Every entry below is to be retyped exactly as it appears.

..............................

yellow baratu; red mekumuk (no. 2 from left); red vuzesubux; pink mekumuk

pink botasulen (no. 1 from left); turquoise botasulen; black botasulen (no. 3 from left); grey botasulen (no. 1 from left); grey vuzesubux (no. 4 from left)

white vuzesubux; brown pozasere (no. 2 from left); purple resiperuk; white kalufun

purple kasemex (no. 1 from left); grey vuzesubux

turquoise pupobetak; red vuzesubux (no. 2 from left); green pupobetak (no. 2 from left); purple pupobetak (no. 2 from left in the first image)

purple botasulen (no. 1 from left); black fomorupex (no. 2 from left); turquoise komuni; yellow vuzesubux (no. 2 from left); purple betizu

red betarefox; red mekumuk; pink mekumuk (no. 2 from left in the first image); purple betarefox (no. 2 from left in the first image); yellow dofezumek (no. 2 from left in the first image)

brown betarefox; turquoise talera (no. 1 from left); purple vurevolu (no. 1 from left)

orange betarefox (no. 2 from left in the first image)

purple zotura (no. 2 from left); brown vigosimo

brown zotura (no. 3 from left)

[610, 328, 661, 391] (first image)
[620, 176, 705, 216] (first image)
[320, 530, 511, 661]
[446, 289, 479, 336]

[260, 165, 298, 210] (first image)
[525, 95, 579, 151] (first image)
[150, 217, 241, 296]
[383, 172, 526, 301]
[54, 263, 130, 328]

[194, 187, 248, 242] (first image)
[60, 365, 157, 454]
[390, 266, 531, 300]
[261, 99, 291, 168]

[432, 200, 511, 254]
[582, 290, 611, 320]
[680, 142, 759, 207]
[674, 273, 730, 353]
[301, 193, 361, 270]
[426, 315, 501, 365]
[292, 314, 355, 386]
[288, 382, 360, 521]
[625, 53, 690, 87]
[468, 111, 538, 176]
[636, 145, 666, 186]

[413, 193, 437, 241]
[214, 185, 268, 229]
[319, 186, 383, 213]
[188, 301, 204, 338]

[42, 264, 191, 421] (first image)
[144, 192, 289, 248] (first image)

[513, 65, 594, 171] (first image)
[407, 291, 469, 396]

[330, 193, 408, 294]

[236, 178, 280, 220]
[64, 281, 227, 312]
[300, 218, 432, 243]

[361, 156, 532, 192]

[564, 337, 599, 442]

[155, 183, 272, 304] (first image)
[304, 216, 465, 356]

..............................

- Expected answer -
yellow baratu; red mekumuk (no. 2 from left); red vuzesubux; pink mekumuk

pink botasulen (no. 1 from left); turquoise botasulen; black botasulen (no. 3 from left); grey botasulen (no. 1 from left); grey vuzesubux (no. 4 from left)

white vuzesubux; brown pozasere (no. 2 from left); purple resiperuk; white kalufun

purple kasemex (no. 1 from left); grey vuzesubux

turquoise pupobetak; red vuzesubux (no. 2 from left); green pupobetak (no. 2 from left); purple pupobetak (no. 2 from left in the first image)

purple botasulen (no. 1 from left); black fomorupex (no. 2 from left); turquoise komuni; yellow vuzesubux (no. 2 from left); purple betizu

red betarefox; red mekumuk; pink mekumuk (no. 2 from left in the first image); purple betarefox (no. 2 from left in the first image); yellow dofezumek (no. 2 from left in the first image)

brown betarefox; turquoise talera (no. 1 from left); purple vurevolu (no. 1 from left)

orange betarefox (no. 2 from left in the first image)

purple zotura (no. 2 from left); brown vigosimo

brown zotura (no. 3 from left)

[610, 328, 661, 391] (first image)
[620, 176, 705, 216] (first image)
[320, 530, 511, 661]
[446, 289, 479, 336]

[260, 165, 298, 210] (first image)
[525, 95, 579, 151] (first image)
[150, 217, 241, 296]
[383, 172, 526, 301]
[54, 263, 130, 328]

[194, 187, 248, 242] (first image)
[60, 365, 157, 454]
[390, 266, 531, 300]
[261, 99, 291, 168]

[432, 200, 511, 254]
[582, 290, 611, 320]
[680, 142, 759, 207]
[674, 273, 730, 353]
[301, 193, 361, 270]
[426, 315, 501, 365]
[292, 314, 355, 386]
[288, 382, 360, 521]
[625, 53, 690, 87]
[468, 111, 538, 176]
[636, 145, 666, 186]

[413, 193, 437, 241]
[214, 185, 268, 229]
[319, 186, 383, 213]
[188, 301, 204, 338]

[42, 264, 191, 421] (first image)
[144, 192, 289, 248] (first image)

[513, 65, 594, 171] (first image)
[407, 291, 469, 396]

[330, 193, 408, 294]

[236, 178, 280, 220]
[64, 281, 227, 312]
[300, 218, 432, 243]

[361, 156, 532, 192]

[564, 337, 599, 442]

[155, 183, 272, 304] (first image)
[304, 216, 465, 356]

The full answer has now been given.